= Beginning of Section =

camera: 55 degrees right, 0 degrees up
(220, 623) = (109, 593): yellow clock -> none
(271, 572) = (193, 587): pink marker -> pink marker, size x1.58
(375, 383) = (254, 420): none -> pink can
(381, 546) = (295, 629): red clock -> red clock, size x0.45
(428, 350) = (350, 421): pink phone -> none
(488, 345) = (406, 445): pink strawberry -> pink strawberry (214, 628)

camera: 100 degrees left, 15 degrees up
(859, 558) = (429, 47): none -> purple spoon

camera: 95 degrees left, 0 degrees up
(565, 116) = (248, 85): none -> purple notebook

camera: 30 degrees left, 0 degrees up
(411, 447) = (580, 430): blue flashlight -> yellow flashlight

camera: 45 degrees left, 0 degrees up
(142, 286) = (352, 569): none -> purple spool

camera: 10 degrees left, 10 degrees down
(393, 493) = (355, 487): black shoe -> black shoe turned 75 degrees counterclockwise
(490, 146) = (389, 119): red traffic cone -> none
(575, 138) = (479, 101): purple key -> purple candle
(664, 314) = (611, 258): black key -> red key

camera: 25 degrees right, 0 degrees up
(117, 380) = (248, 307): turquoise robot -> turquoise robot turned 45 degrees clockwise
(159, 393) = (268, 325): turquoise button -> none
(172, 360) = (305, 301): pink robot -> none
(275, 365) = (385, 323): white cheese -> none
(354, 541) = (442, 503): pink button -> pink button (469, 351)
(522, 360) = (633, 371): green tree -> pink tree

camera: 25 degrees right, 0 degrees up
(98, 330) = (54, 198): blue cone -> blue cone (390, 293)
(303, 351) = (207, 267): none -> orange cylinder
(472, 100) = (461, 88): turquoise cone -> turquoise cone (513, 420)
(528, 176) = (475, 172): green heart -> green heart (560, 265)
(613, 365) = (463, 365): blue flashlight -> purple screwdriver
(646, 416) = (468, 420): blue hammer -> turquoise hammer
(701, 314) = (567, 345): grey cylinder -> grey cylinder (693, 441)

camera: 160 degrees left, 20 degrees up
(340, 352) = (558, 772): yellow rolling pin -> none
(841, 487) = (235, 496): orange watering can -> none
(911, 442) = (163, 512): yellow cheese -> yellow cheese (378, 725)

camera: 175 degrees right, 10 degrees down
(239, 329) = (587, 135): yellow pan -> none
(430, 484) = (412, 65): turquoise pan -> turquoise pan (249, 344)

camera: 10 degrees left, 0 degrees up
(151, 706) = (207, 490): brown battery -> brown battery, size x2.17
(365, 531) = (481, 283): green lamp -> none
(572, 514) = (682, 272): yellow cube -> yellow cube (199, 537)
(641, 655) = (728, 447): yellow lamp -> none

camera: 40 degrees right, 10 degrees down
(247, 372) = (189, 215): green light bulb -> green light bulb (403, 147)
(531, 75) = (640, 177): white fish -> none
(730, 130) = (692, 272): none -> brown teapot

= End of Section =

:: Directions ::
Going through the entries above, tally each line that has the word "cylinder". Answer with the number only.

:: Reply ::
2